PROBLEM TO WORK ON ▸
Within the entries below, find every line that has the string "after", then copy it.

Dataset entries
§ §
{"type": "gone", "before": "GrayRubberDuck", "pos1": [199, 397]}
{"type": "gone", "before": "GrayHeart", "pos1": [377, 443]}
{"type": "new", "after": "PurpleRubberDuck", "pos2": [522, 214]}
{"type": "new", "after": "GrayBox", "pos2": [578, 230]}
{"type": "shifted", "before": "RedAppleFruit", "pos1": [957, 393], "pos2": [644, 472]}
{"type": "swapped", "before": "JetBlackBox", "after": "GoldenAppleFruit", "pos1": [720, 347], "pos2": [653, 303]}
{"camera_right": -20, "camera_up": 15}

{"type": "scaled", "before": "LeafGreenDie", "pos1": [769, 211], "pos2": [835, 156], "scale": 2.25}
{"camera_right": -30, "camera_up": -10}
§ §
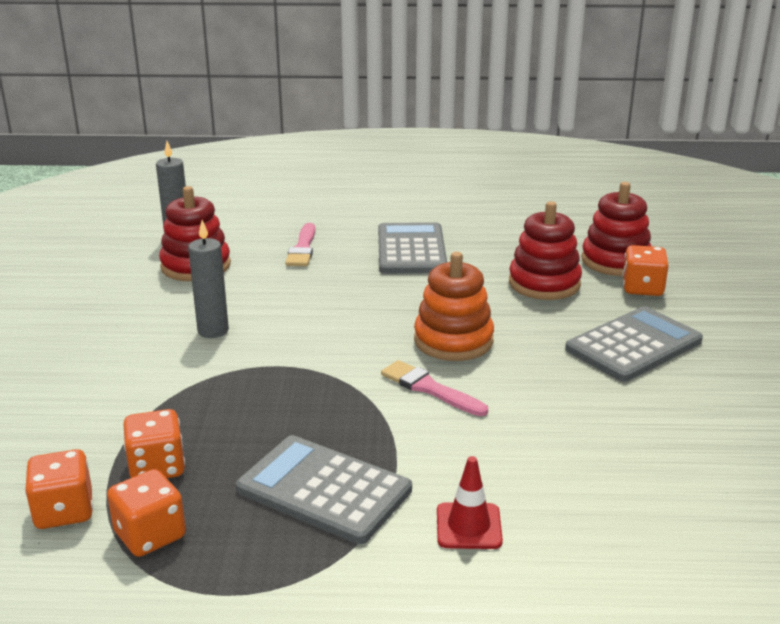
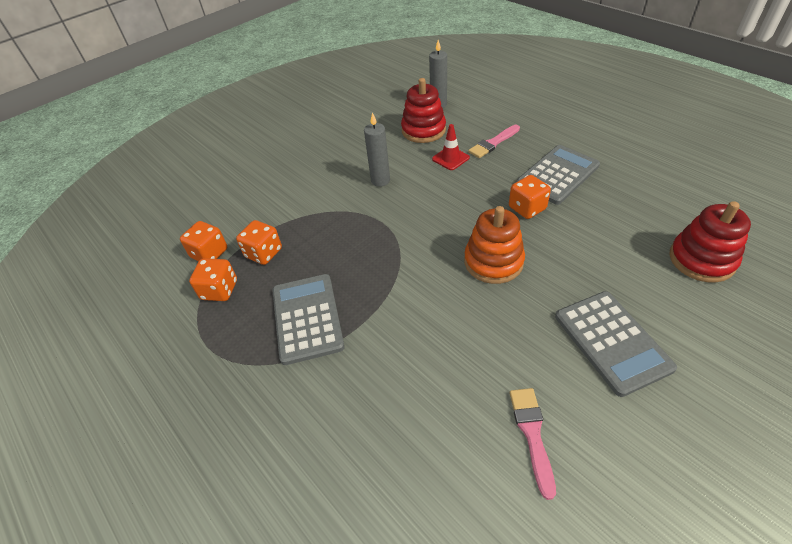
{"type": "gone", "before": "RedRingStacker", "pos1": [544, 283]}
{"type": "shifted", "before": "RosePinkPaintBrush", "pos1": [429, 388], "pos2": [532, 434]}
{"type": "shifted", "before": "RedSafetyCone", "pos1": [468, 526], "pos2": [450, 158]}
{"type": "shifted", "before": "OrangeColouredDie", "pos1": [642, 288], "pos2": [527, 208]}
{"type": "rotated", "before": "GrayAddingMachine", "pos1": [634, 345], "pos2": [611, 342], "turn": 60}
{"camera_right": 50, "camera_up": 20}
§ §
ANSWER TO THIS PROBLEM ▸
{"type": "new", "after": "PurpleRubberDuck", "pos2": [522, 214]}
{"type": "new", "after": "GrayBox", "pos2": [578, 230]}
{"type": "swapped", "before": "JetBlackBox", "after": "GoldenAppleFruit", "pos1": [720, 347], "pos2": [653, 303]}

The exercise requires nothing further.